Requirement: Would you please copy every line below that includes the string "semicircle"?

Listed entries:
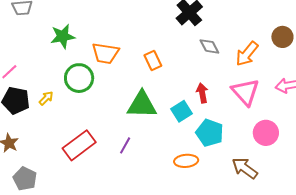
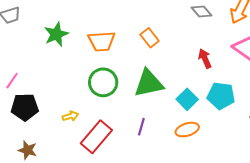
green circle: (79, 78) -> (103, 82), moved
yellow arrow: (46, 98) -> (70, 116), moved, turned 42
cyan square: (181, 111) -> (187, 99), moved
orange ellipse: (186, 161) -> (187, 130), moved

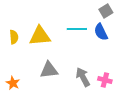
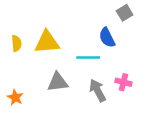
cyan line: (77, 29) -> (88, 58), moved
blue semicircle: (101, 32) -> (107, 38), moved
pink cross: (105, 80) -> (123, 82), moved

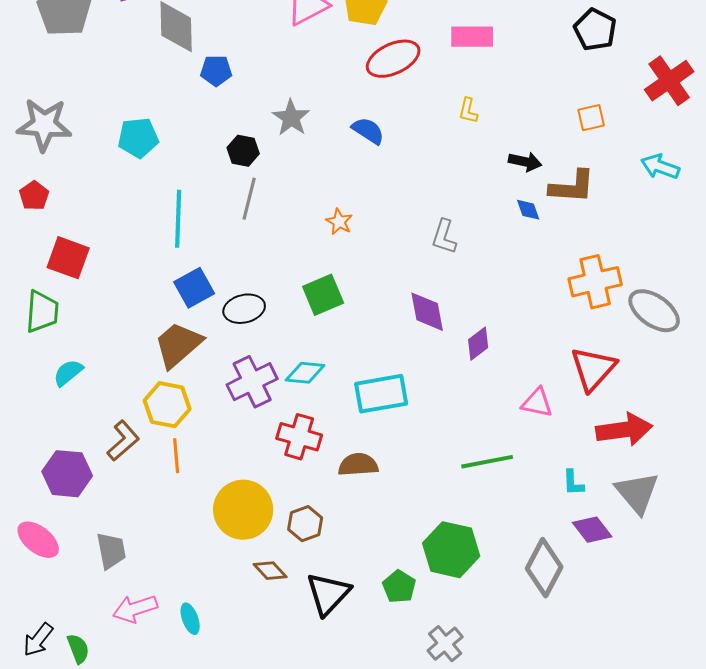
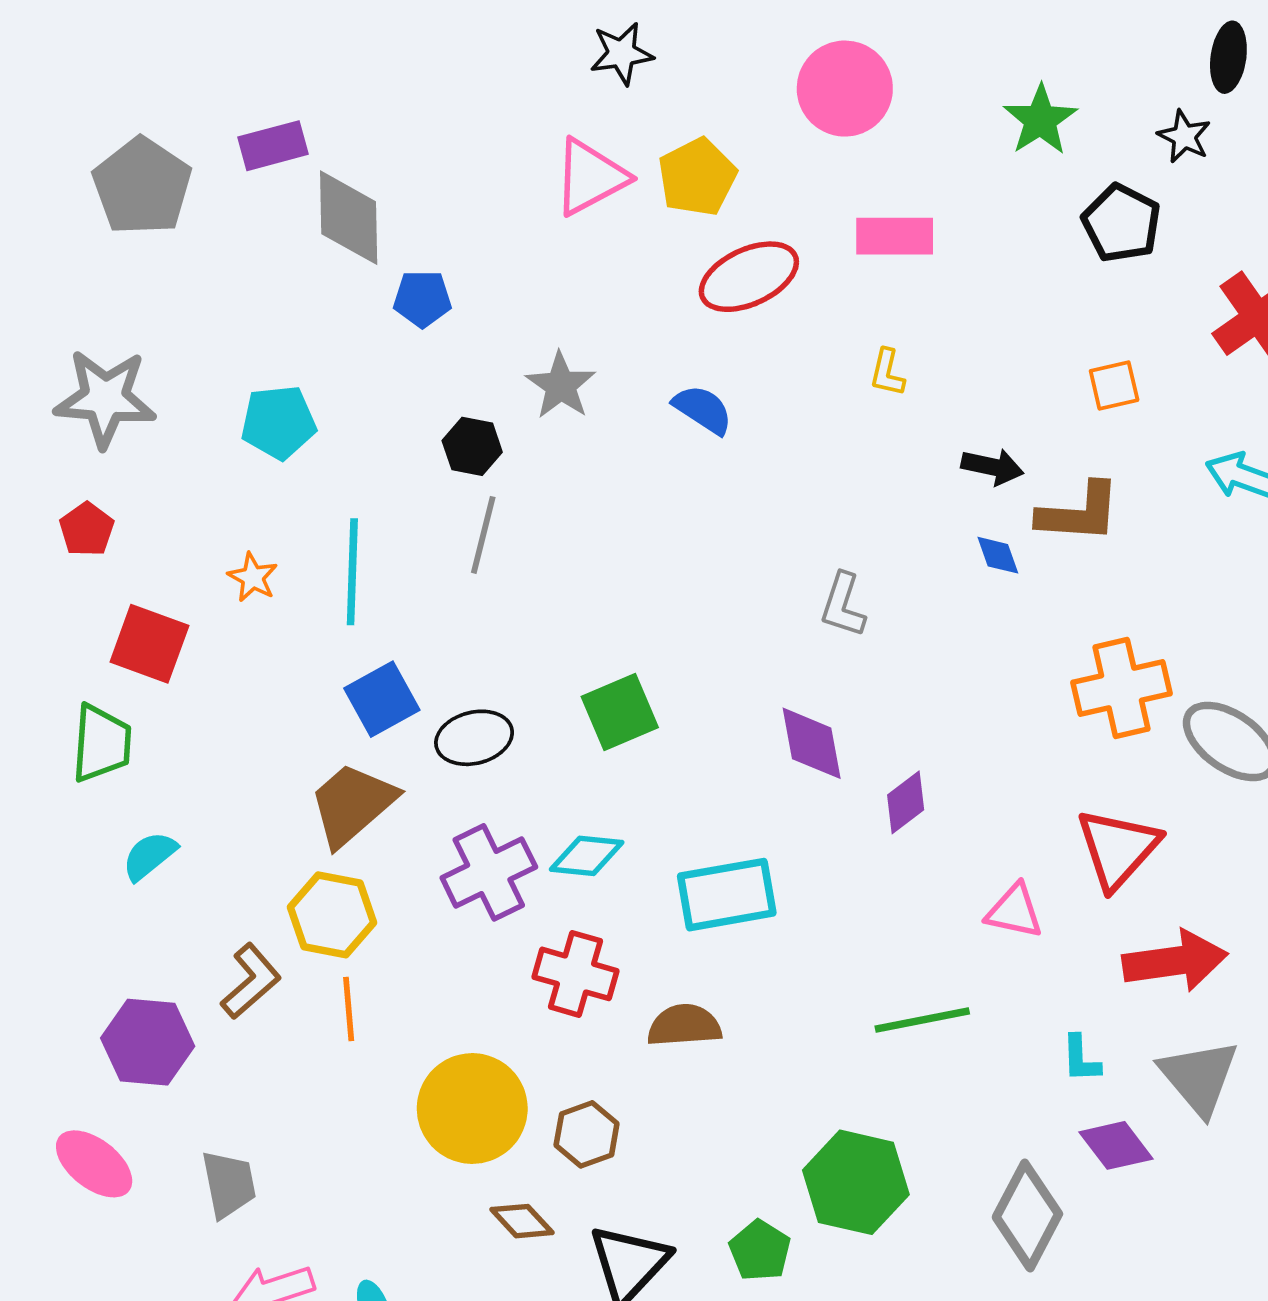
orange star: (339, 222) -> (253, 577), moved

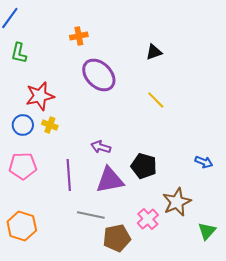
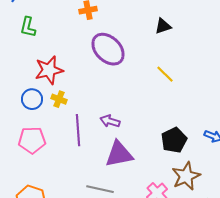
black pentagon: (144, 166) -> (174, 140), moved, turned 30
purple line: (69, 175) -> (78, 130), moved

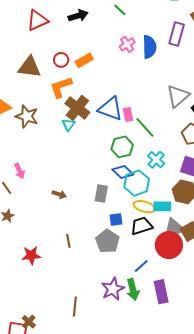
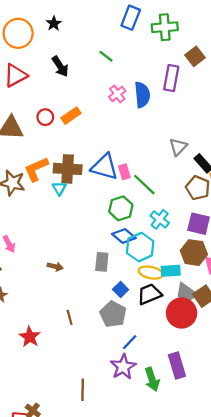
black arrow: (78, 16) -> (60, 66), turned 78
orange L-shape: (61, 87) -> (36, 169), moved
gray triangle: (178, 96) -> (178, 147), size x0.7
brown cross: (77, 108) -> (68, 169), turned -30
blue square: (116, 220) -> (121, 289), turned -32
red star: (31, 255) -> (30, 337), turned -30
blue line: (141, 266) -> (130, 342), moved
green arrow: (133, 290) -> (152, 379), moved

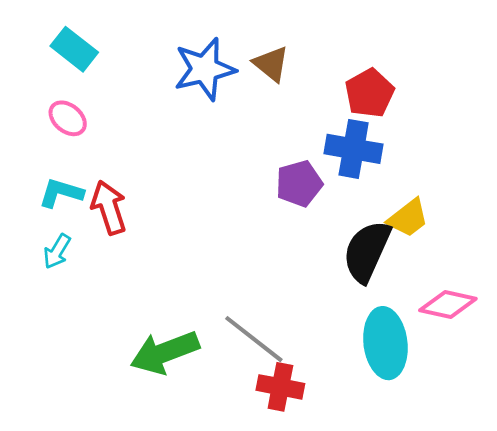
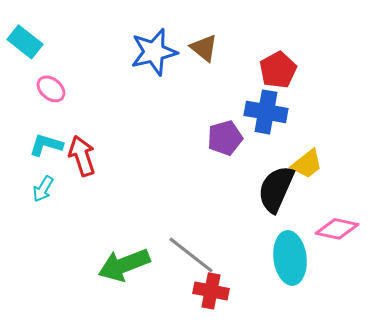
cyan rectangle: (74, 49) -> (25, 42), moved

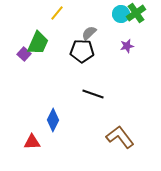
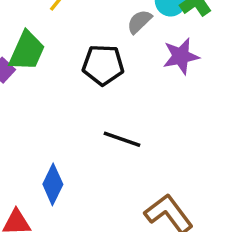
gray semicircle: (89, 33) -> (139, 22), moved
purple star: (127, 46) -> (181, 56), size x1.5

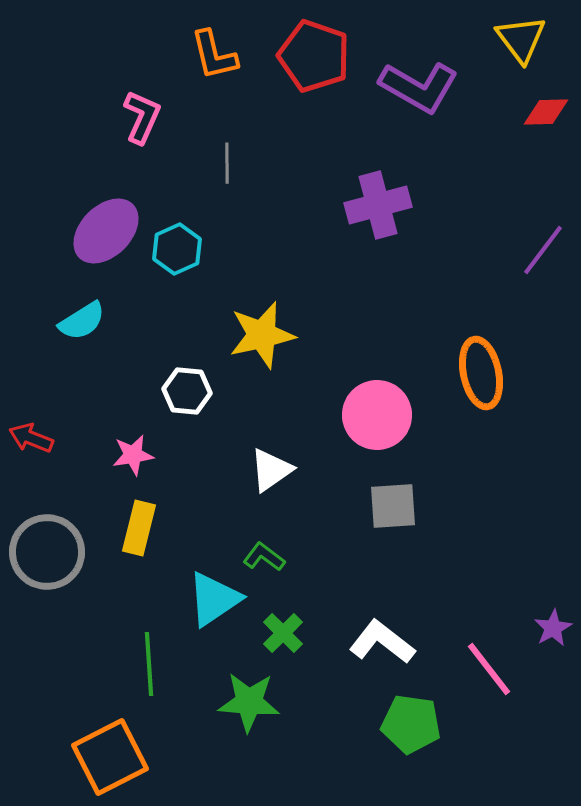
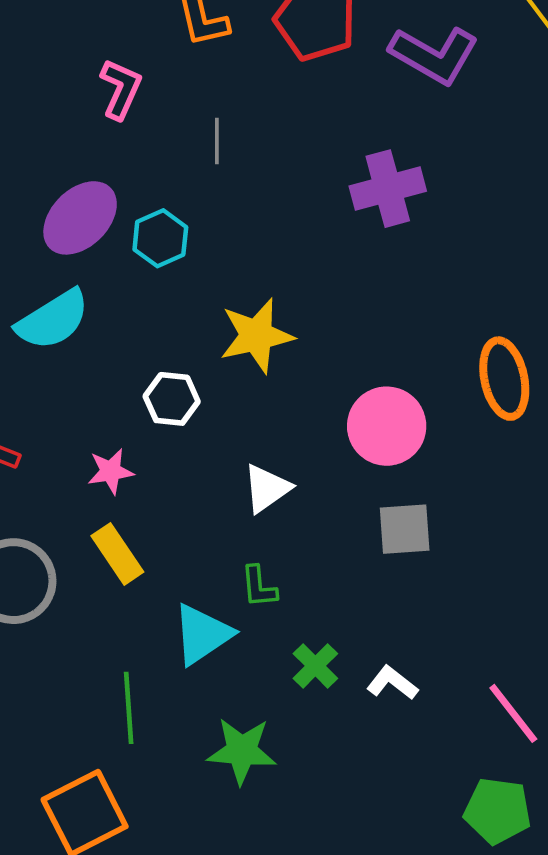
cyan semicircle: (82, 321) -> (53, 320), size x1.4
yellow rectangle: (139, 528) -> (117, 554), turned -48
green L-shape: (264, 557) -> (259, 587), turned -132
green cross: (283, 633) -> (315, 666), moved
white L-shape: (382, 642) -> (392, 683), size x0.7
green pentagon: (411, 724) -> (497, 811), moved

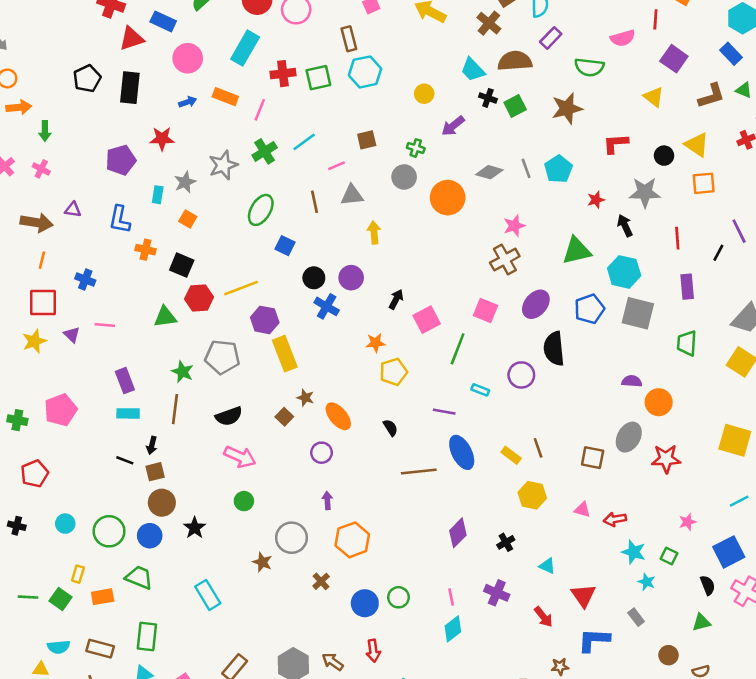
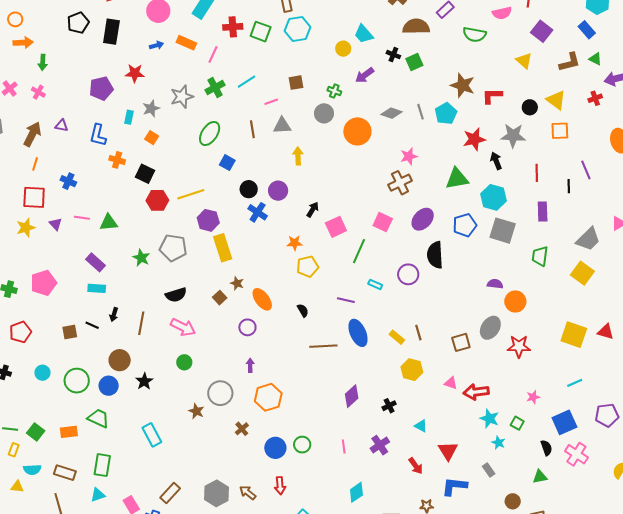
cyan trapezoid: (473, 70) -> (364, 34), moved
green square: (318, 78) -> (261, 32), turned 30
brown star: (567, 108) -> (463, 85), moved, turned 30
red star: (596, 200) -> (474, 139), size x1.6
brown arrow: (37, 223) -> (32, 134), turned -75
black line: (718, 253) -> (569, 186), turned -32
green triangle: (165, 317) -> (109, 222), moved
purple rectangle: (125, 381) -> (95, 262), turned -30
brown line: (175, 409) -> (141, 323), moved
brown square: (593, 458) -> (461, 342), turned -30
brown square: (155, 472) -> (70, 332), moved
red arrow: (615, 519) -> (476, 392), size x1.4
yellow rectangle: (78, 574) -> (14, 450), moved
purple cross: (497, 593) -> (380, 445), turned 30
cyan diamond: (453, 629) -> (356, 492), moved

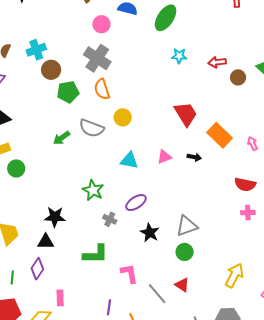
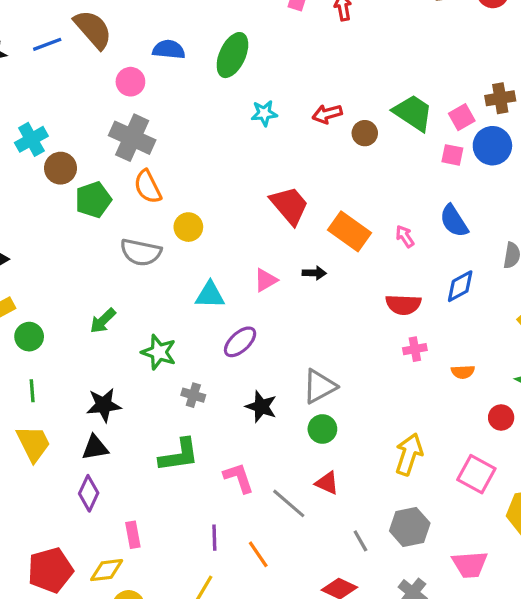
green arrow: (62, 138) -> (103, 321), moved
purple ellipse: (136, 203) -> (240, 342), moved
green line: (12, 277) -> (32, 391), moved

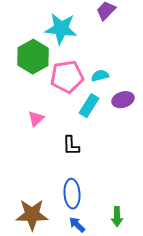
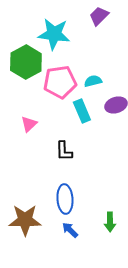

Answer to the problem:
blue semicircle: (101, 32) -> (107, 38), moved
gray semicircle: (89, 33) -> (139, 22), moved
cyan semicircle: (82, 321) -> (53, 320), size x1.4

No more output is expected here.